INSTRUCTIONS TO FOLLOW
Every line with "green" in it should be copied from the data.

PROVIDED MATERIAL
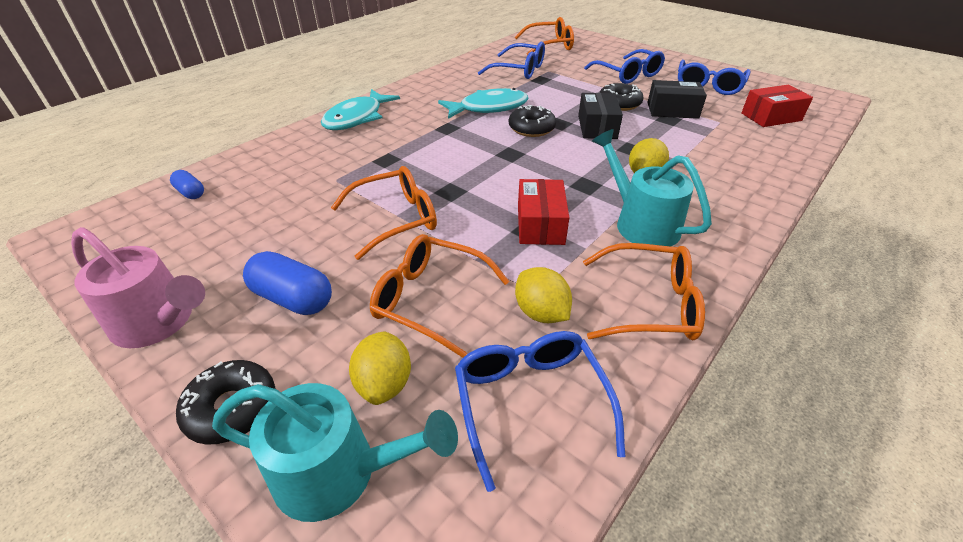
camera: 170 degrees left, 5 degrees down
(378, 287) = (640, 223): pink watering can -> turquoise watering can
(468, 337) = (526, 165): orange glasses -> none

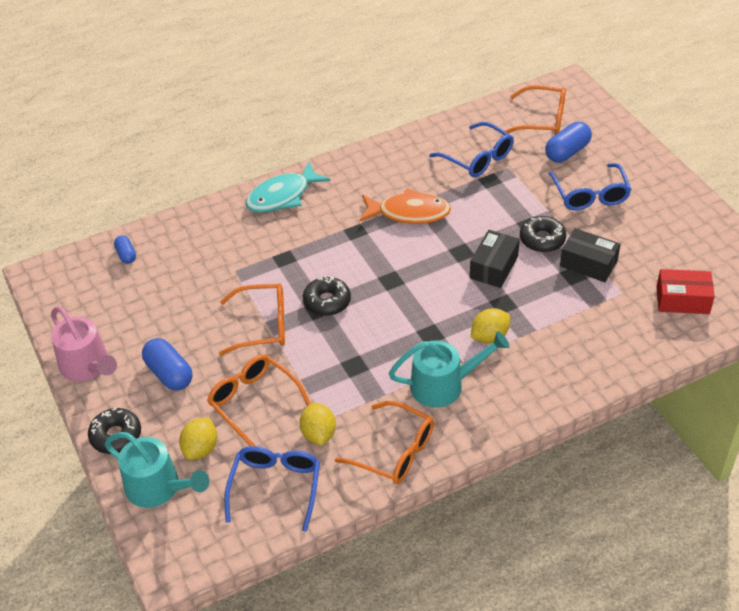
camera: 25 degrees right, 5 degrees up
(488, 108) = (409, 213): turquoise fish -> orange fish
(531, 128) = (431, 252): black donut -> black donut (327, 301)
(540, 224) = (366, 363): red box -> none
(585, 57) = (567, 152): none -> blue capsule
(640, 223) = (444, 385): turquoise watering can -> turquoise watering can turned 90 degrees clockwise
(708, 85) = (664, 235): blue glasses -> none

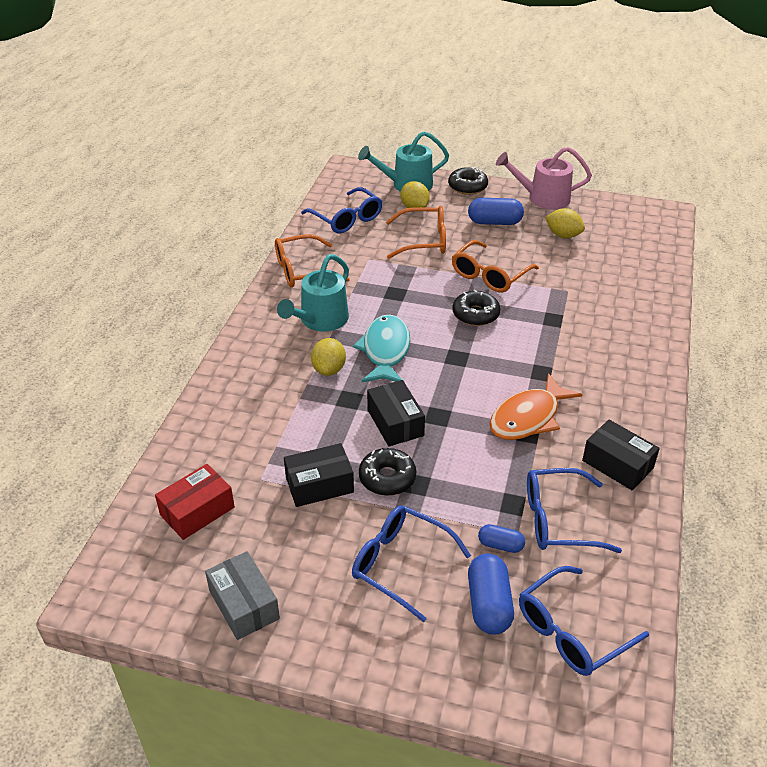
camera: 130 degrees right, 5 degrees down
(126, 255) = (647, 253): blue capsule -> blue capsule (500, 545)
(282, 196) = (639, 358): turquoise fish -> turquoise fish (385, 351)
(318, 434) = (360, 251): yellow lemon -> yellow lemon (563, 235)
(403, 158) = (617, 464): none -> black box
(541, 120) = (572, 630): orange glasses -> blue glasses
(698, 232) = (244, 604): none -> grey box

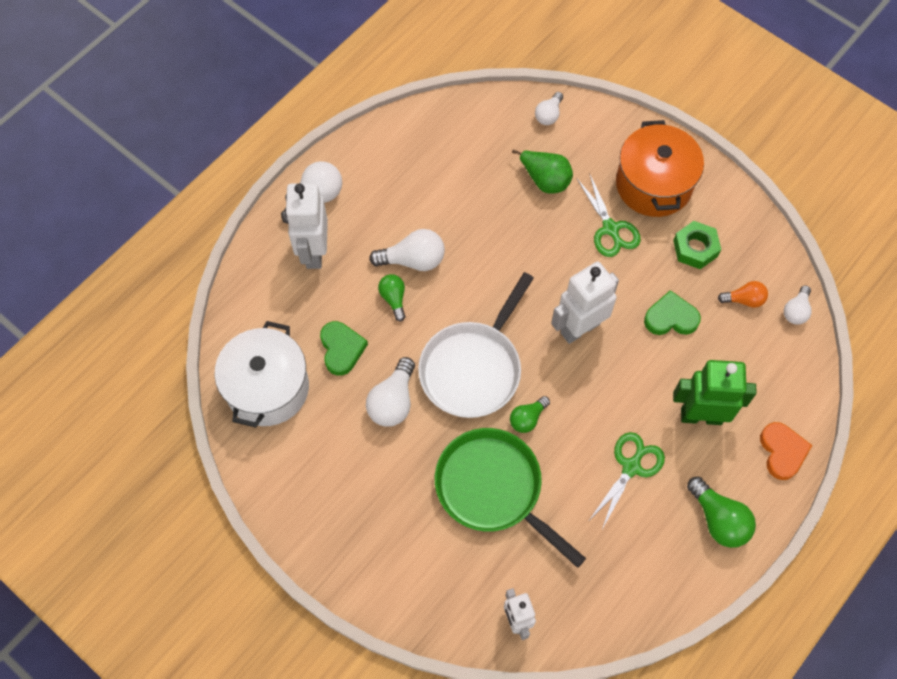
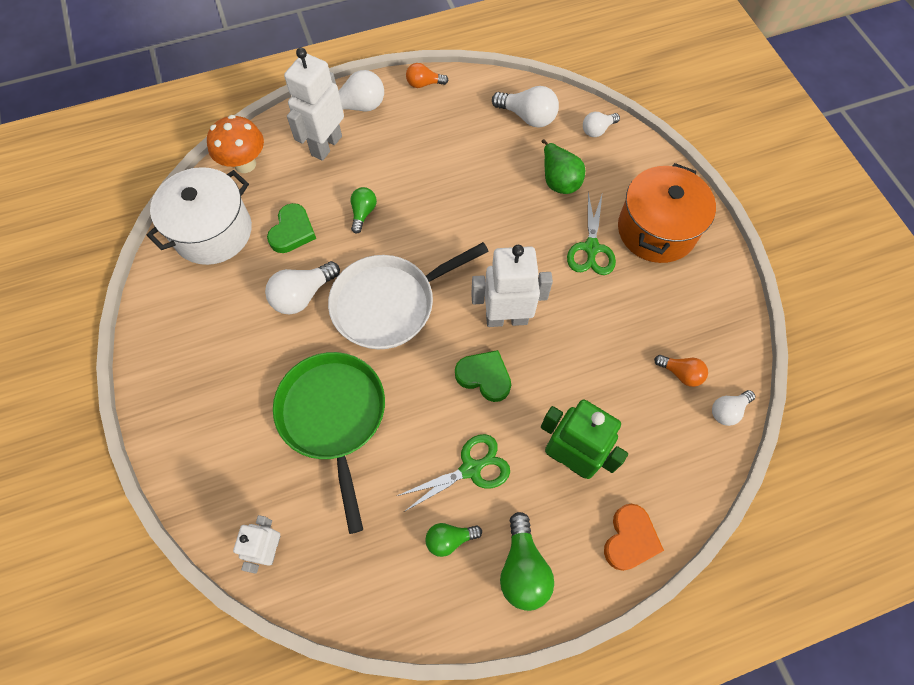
camera: 30 degrees right, 0 degrees up
(249, 309) = (245, 164): none -> orange mushroom
(363, 145) = (424, 84): none -> orange light bulb
(413, 260) = (401, 190): white light bulb -> white light bulb (527, 117)
(527, 418) = (406, 372): green light bulb -> green light bulb (449, 539)
(671, 317) = (598, 353): green heart -> green heart (484, 377)
(695, 248) = (661, 303): green nut -> none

YOUR SOLUTION
(527, 418) = (406, 372): green light bulb -> green light bulb (449, 539)
(671, 317) = (598, 353): green heart -> green heart (484, 377)
(695, 248) = (661, 303): green nut -> none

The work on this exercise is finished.